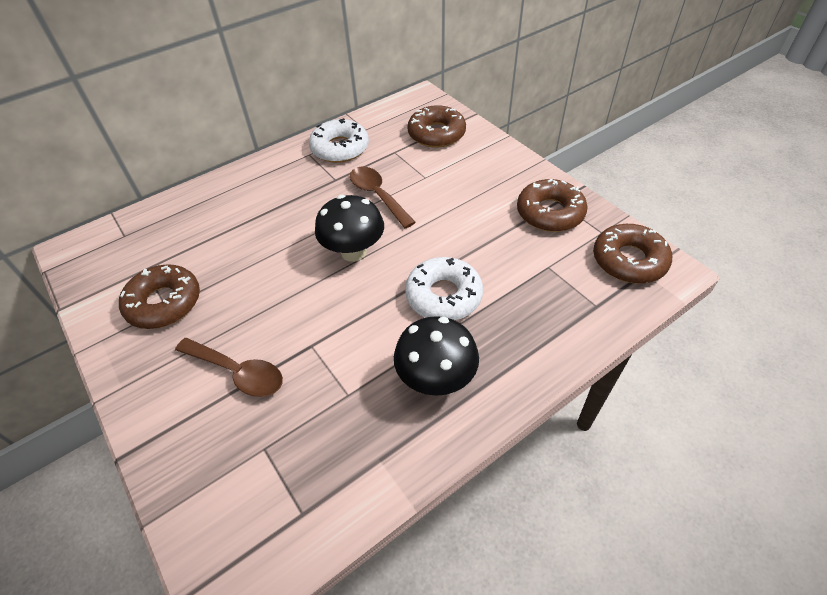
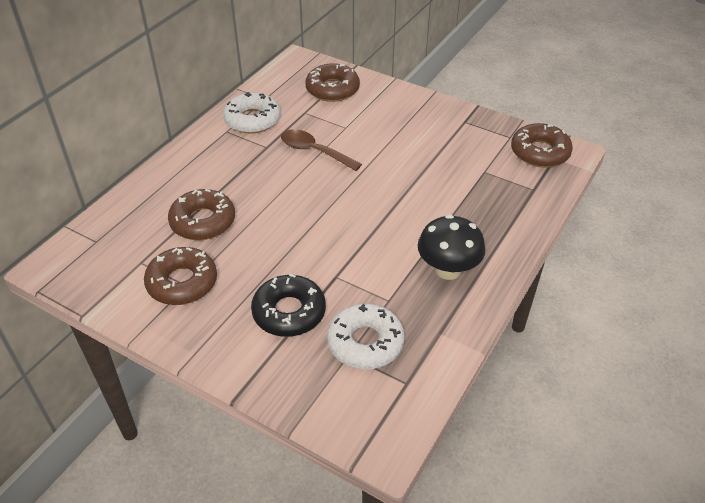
camera: 25 degrees left, 5 degrees down
(238, 372) = (289, 312): brown spoon -> black donut
(353, 252) = (323, 200): black mushroom -> none
(443, 296) = (418, 212): white donut -> white donut (365, 343)
(550, 213) = (463, 132): brown donut -> brown donut (203, 221)

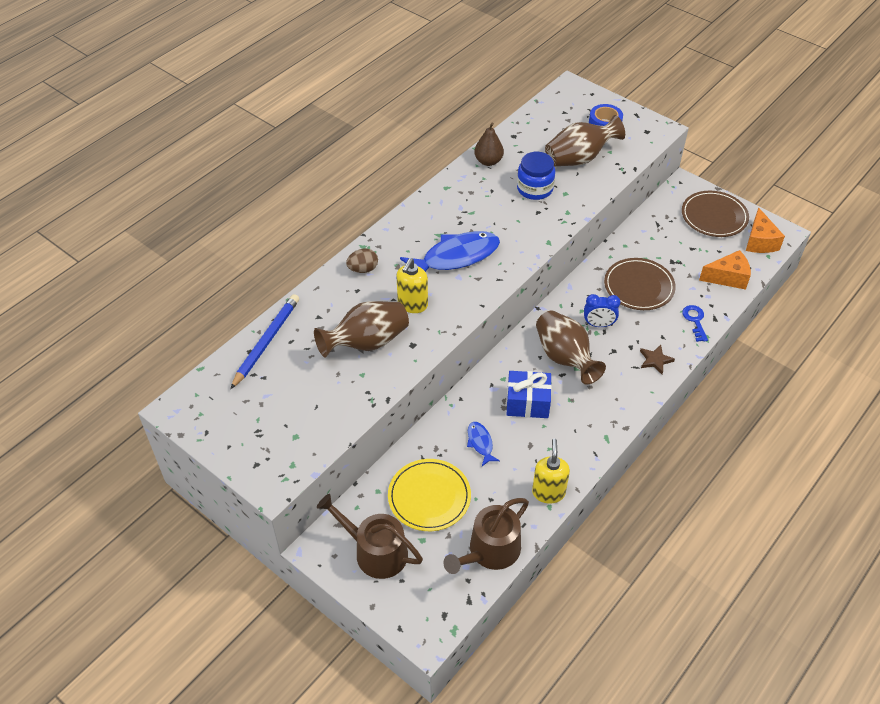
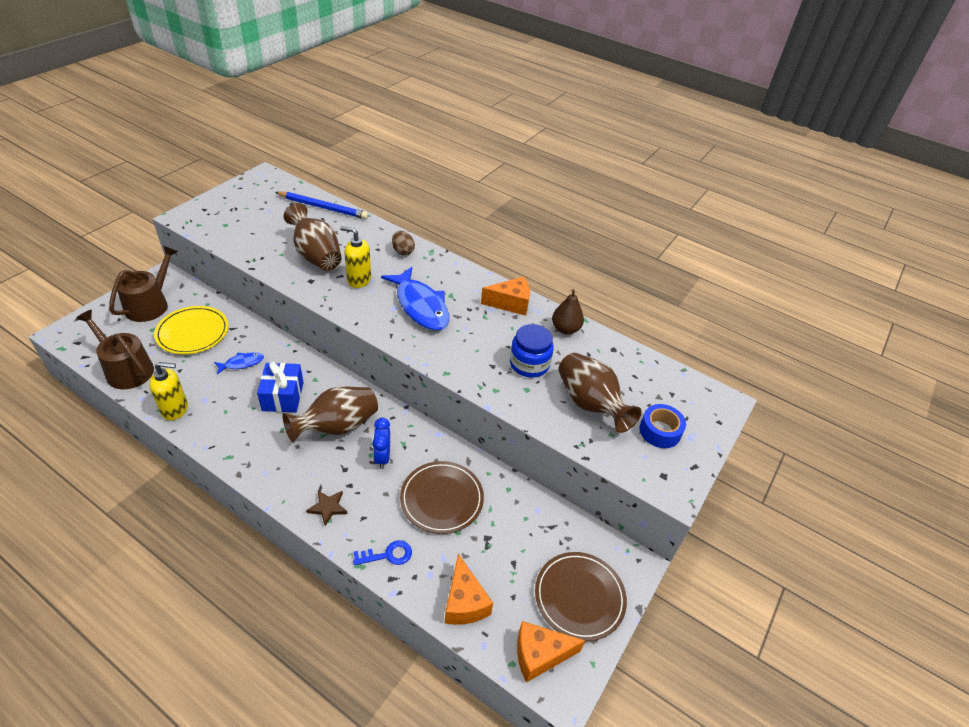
camera: 80 degrees right, 5 degrees down
(452, 193) = (510, 303): none -> orange cheese

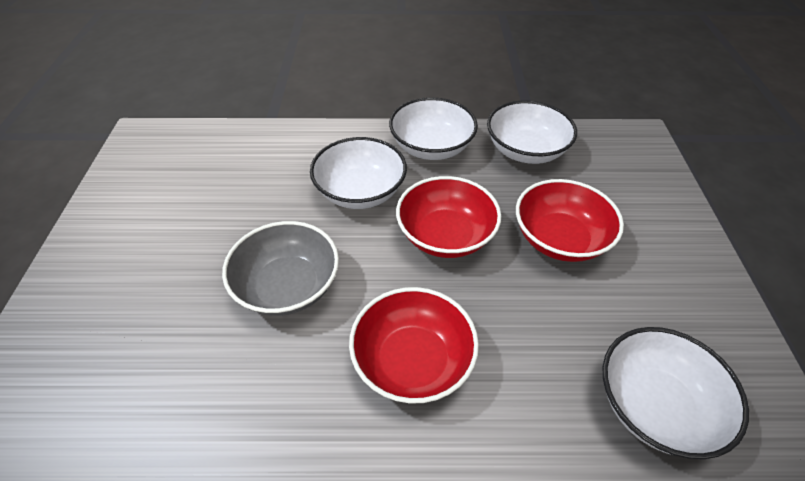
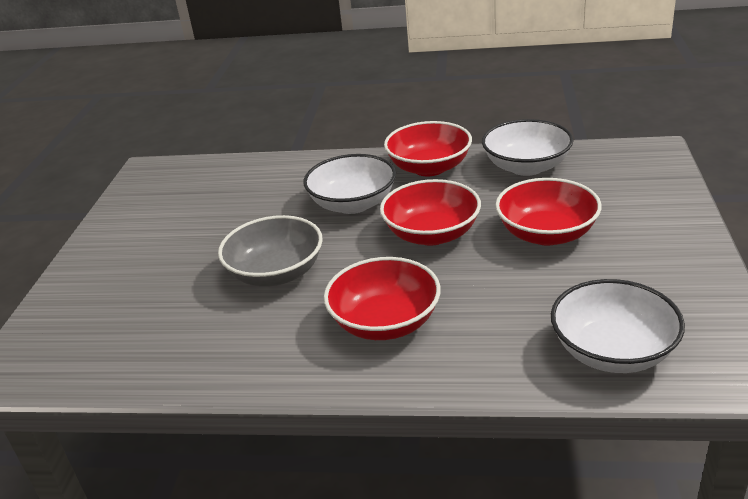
camera: 10 degrees right, 15 degrees down
(431, 147) = (429, 167): white bowl -> red bowl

--

Keeping pictures out, repeat exactly the lines from the one containing "(550, 213) = (463, 132): brown" through the end of the listing.

• OUTPUT OF THE EXERCISE:
(550, 213) = (463, 132): brown donut -> brown donut (203, 221)

camera: 80 degrees right, 5 degrees down
(452, 193) = (510, 303): none -> orange cheese

camera: 10 degrees right, 15 degrees down
(431, 147) = (429, 167): white bowl -> red bowl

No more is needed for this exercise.